╭──
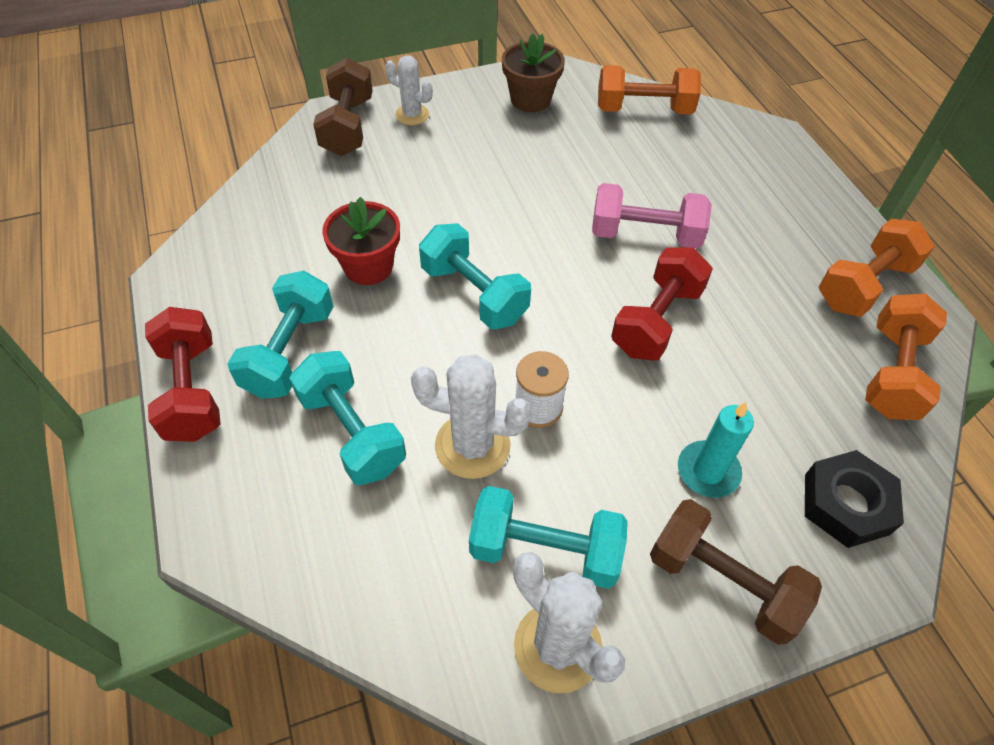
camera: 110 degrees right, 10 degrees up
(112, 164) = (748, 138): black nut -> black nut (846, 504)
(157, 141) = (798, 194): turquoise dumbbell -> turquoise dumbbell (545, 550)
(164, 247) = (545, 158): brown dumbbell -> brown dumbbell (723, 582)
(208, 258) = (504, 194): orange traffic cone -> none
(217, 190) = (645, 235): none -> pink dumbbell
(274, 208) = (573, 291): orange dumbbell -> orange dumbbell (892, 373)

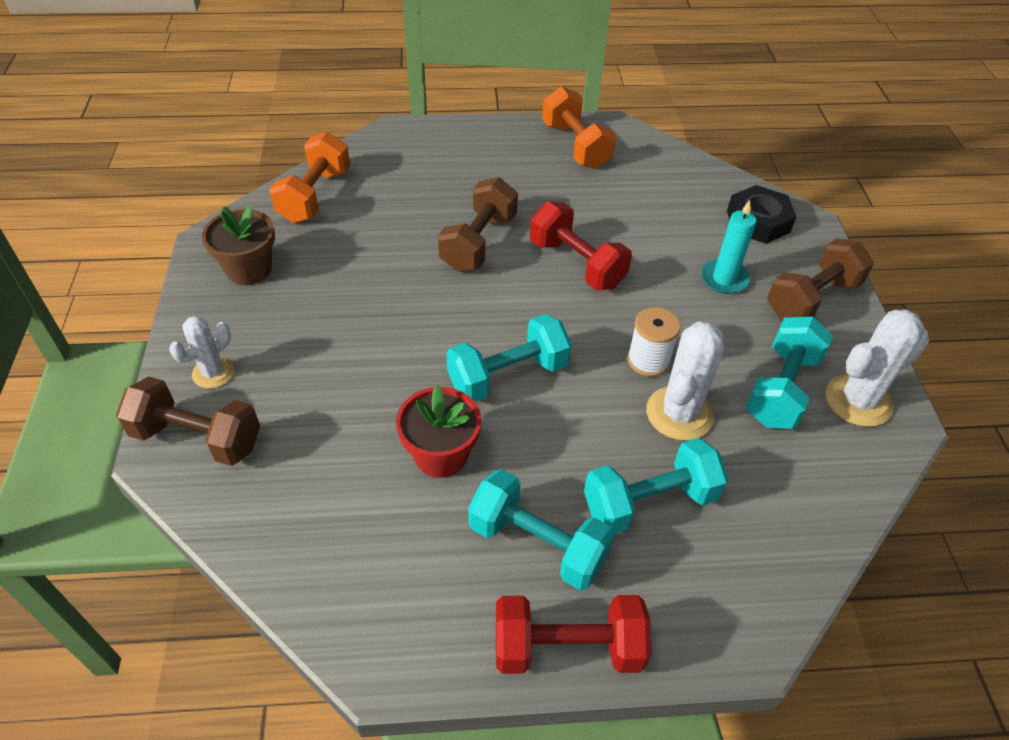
camera: 75 degrees left, 5 degrees down
(645, 235) = (479, 242): pink dumbbell -> brown dumbbell
(892, 373) = (657, 162): orange dumbbell -> none

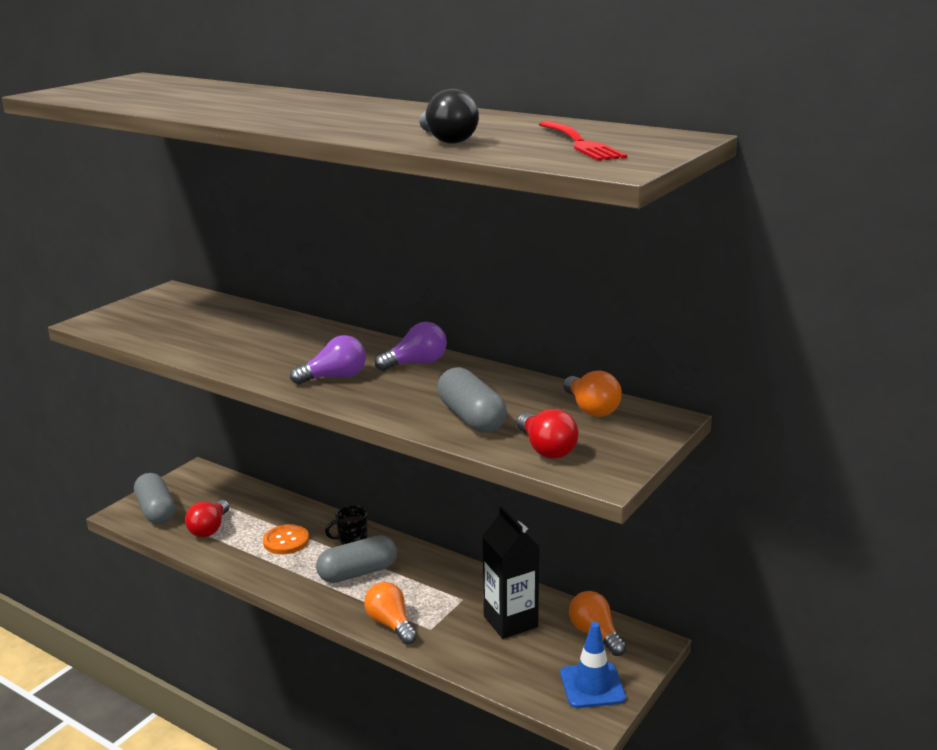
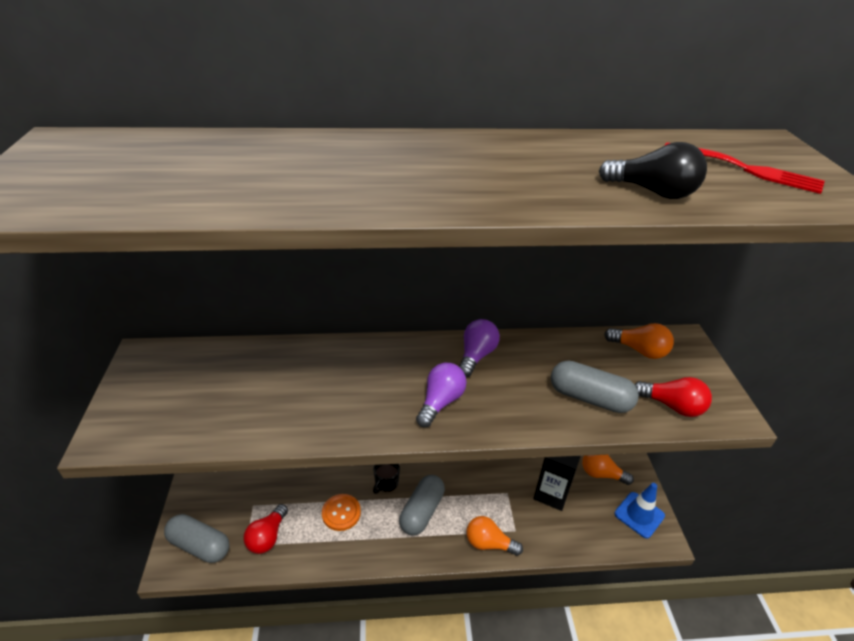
camera: 40 degrees left, 15 degrees up
(209, 529) = (267, 537): red light bulb -> red light bulb turned 45 degrees clockwise

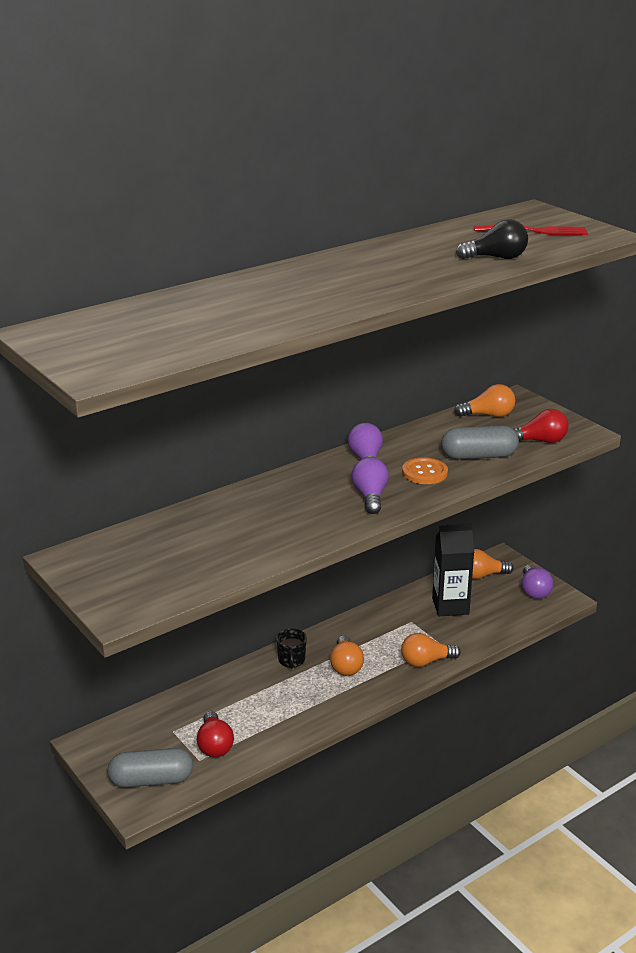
camera: 30 degrees left, 10 degrees down
(341, 513) = (270, 698): orange button -> orange button (424, 472)
(422, 511) = (346, 666): grey capsule -> orange light bulb
(639, 515) = (534, 591): blue traffic cone -> purple light bulb

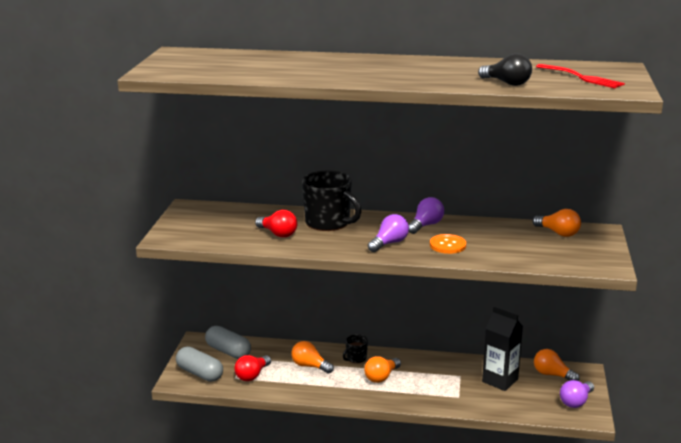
camera: 45 degrees right, 5 degrees down
(268, 502) = (328, 223): none -> black mug
(426, 661) = (433, 401): orange light bulb -> orange light bulb (310, 366)
(478, 456) = (501, 251): grey capsule -> grey capsule (228, 351)
(540, 441) = (564, 260): red light bulb -> red light bulb (278, 234)

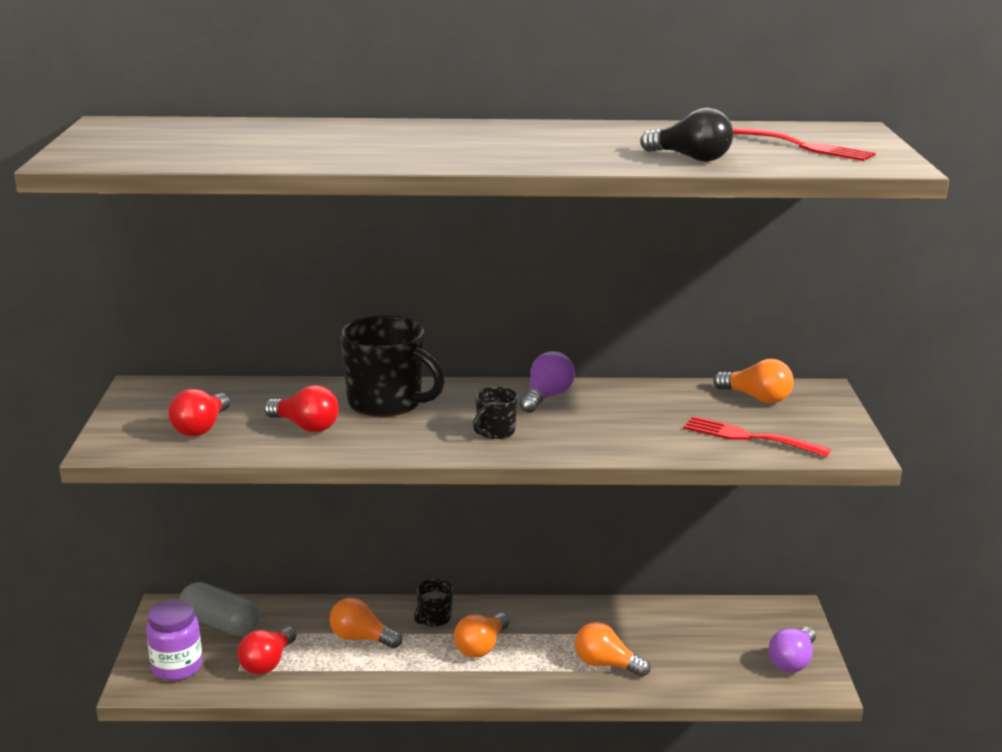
camera: 10 degrees left, 0 degrees up
(200, 373) = (177, 667): grey capsule -> purple jar
(218, 231) = (201, 428): none -> red light bulb
(389, 243) = (495, 431): purple light bulb -> black mug
(447, 245) = (590, 429): orange button -> none
(500, 380) = (668, 636): black carton -> none
(545, 256) = (748, 437): none -> red fork
(552, 375) = (746, 619): orange light bulb -> orange light bulb (606, 664)

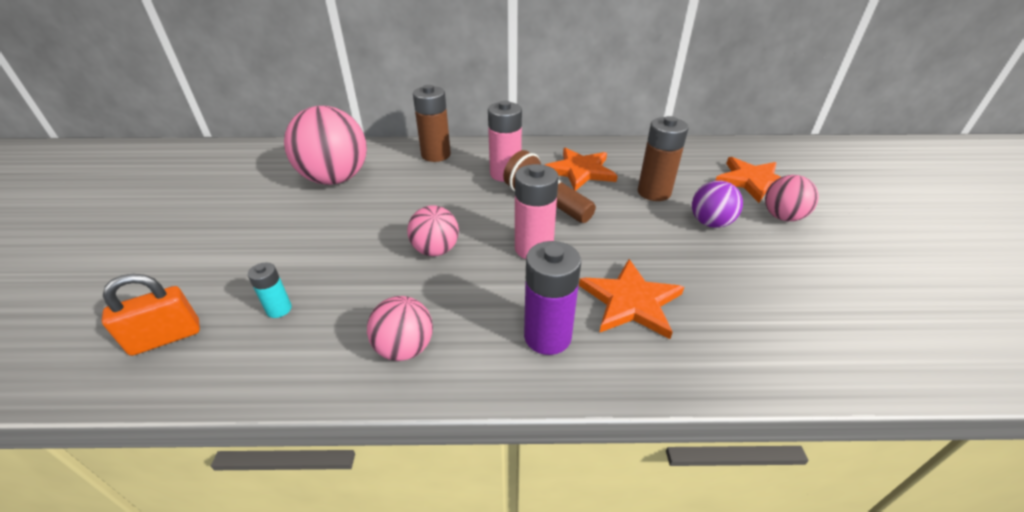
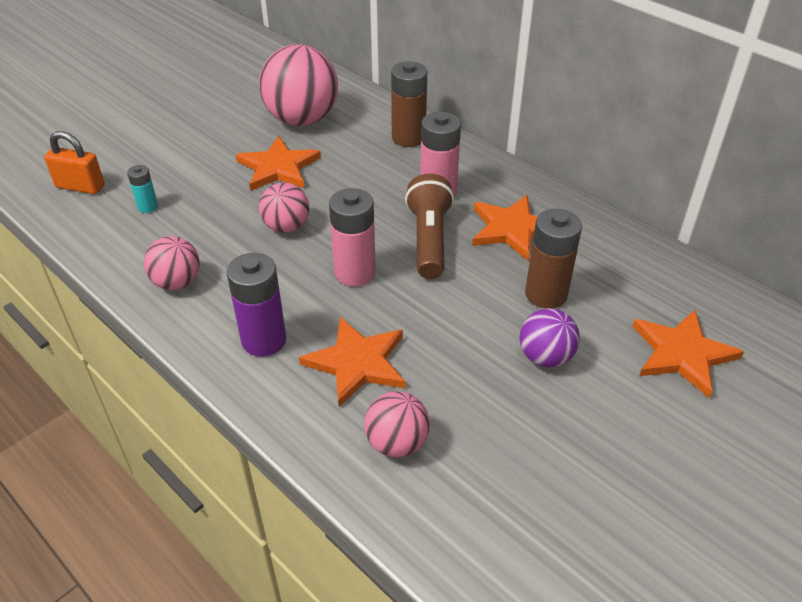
camera: 45 degrees right, 5 degrees up
(365, 217) = (278, 167): none -> orange star
(782, 217) = (636, 404): pink ball -> pink ball (397, 443)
╰──
**About this exercise**
Please output the listing above exactly from its first line through the line with "(500, 380) = (668, 636): black carton -> none", both included, and nothing beyond that line. Omit pictures.

**Written answer**
camera: 110 degrees right, 10 degrees up
(112, 164) = (748, 138): black nut -> black nut (846, 504)
(157, 141) = (798, 194): turquoise dumbbell -> turquoise dumbbell (545, 550)
(164, 247) = (545, 158): brown dumbbell -> brown dumbbell (723, 582)
(208, 258) = (504, 194): orange traffic cone -> none
(217, 190) = (645, 235): none -> pink dumbbell
(274, 208) = (573, 291): orange dumbbell -> orange dumbbell (892, 373)

camera: 75 degrees left, 5 degrees down
(645, 235) = (479, 242): pink dumbbell -> brown dumbbell
(892, 373) = (657, 162): orange dumbbell -> none

camera: 40 degrees left, 15 degrees up
(209, 529) = (267, 537): red light bulb -> red light bulb turned 45 degrees clockwise

camera: 30 degrees left, 10 degrees down
(341, 513) = (270, 698): orange button -> orange button (424, 472)
(422, 511) = (346, 666): grey capsule -> orange light bulb
(639, 515) = (534, 591): blue traffic cone -> purple light bulb

camera: 45 degrees right, 5 degrees down
(268, 502) = (328, 223): none -> black mug
(426, 661) = (433, 401): orange light bulb -> orange light bulb (310, 366)
(478, 456) = (501, 251): grey capsule -> grey capsule (228, 351)
(540, 441) = (564, 260): red light bulb -> red light bulb (278, 234)

camera: 10 degrees left, 0 degrees up
(200, 373) = (177, 667): grey capsule -> purple jar
(218, 231) = (201, 428): none -> red light bulb
(389, 243) = (495, 431): purple light bulb -> black mug
(447, 245) = (590, 429): orange button -> none
(500, 380) = (668, 636): black carton -> none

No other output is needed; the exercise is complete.